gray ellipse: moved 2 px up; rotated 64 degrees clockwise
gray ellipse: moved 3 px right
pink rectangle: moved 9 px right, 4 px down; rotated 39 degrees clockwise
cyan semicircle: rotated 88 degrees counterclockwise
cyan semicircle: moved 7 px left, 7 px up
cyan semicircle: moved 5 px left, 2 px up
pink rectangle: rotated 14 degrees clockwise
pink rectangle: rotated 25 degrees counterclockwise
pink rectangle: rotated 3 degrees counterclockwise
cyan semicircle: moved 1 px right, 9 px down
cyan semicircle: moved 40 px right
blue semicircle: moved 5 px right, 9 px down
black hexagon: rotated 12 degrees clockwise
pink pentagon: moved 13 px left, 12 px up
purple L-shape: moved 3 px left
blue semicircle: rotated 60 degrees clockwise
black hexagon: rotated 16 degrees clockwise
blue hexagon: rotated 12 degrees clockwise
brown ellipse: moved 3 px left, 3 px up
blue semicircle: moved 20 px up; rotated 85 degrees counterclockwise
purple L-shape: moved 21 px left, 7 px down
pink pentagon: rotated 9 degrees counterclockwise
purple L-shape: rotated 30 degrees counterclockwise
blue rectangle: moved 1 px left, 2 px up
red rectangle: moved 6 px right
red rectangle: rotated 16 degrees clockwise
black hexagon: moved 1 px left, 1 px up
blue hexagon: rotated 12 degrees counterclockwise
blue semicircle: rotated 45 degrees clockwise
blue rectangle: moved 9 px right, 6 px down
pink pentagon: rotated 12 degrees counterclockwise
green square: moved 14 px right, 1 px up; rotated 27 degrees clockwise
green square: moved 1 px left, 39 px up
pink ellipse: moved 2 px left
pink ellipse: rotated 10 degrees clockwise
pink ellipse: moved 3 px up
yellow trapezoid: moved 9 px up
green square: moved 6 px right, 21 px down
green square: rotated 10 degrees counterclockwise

**AIM**.
Return every line of the entries above, word for word and in the same order.

**TASK OUTPUT**.
gray ellipse: moved 2 px up; rotated 64 degrees clockwise
gray ellipse: moved 3 px right
pink rectangle: moved 9 px right, 4 px down; rotated 39 degrees clockwise
cyan semicircle: rotated 88 degrees counterclockwise
cyan semicircle: moved 7 px left, 7 px up
cyan semicircle: moved 5 px left, 2 px up
pink rectangle: rotated 14 degrees clockwise
pink rectangle: rotated 25 degrees counterclockwise
pink rectangle: rotated 3 degrees counterclockwise
cyan semicircle: moved 1 px right, 9 px down
cyan semicircle: moved 40 px right
blue semicircle: moved 5 px right, 9 px down
black hexagon: rotated 12 degrees clockwise
pink pentagon: moved 13 px left, 12 px up
purple L-shape: moved 3 px left
blue semicircle: rotated 60 degrees clockwise
black hexagon: rotated 16 degrees clockwise
blue hexagon: rotated 12 degrees clockwise
brown ellipse: moved 3 px left, 3 px up
blue semicircle: moved 20 px up; rotated 85 degrees counterclockwise
purple L-shape: moved 21 px left, 7 px down
pink pentagon: rotated 9 degrees counterclockwise
purple L-shape: rotated 30 degrees counterclockwise
blue rectangle: moved 1 px left, 2 px up
red rectangle: moved 6 px right
red rectangle: rotated 16 degrees clockwise
black hexagon: moved 1 px left, 1 px up
blue hexagon: rotated 12 degrees counterclockwise
blue semicircle: rotated 45 degrees clockwise
blue rectangle: moved 9 px right, 6 px down
pink pentagon: rotated 12 degrees counterclockwise
green square: moved 14 px right, 1 px up; rotated 27 degrees clockwise
green square: moved 1 px left, 39 px up
pink ellipse: moved 2 px left
pink ellipse: rotated 10 degrees clockwise
pink ellipse: moved 3 px up
yellow trapezoid: moved 9 px up
green square: moved 6 px right, 21 px down
green square: rotated 10 degrees counterclockwise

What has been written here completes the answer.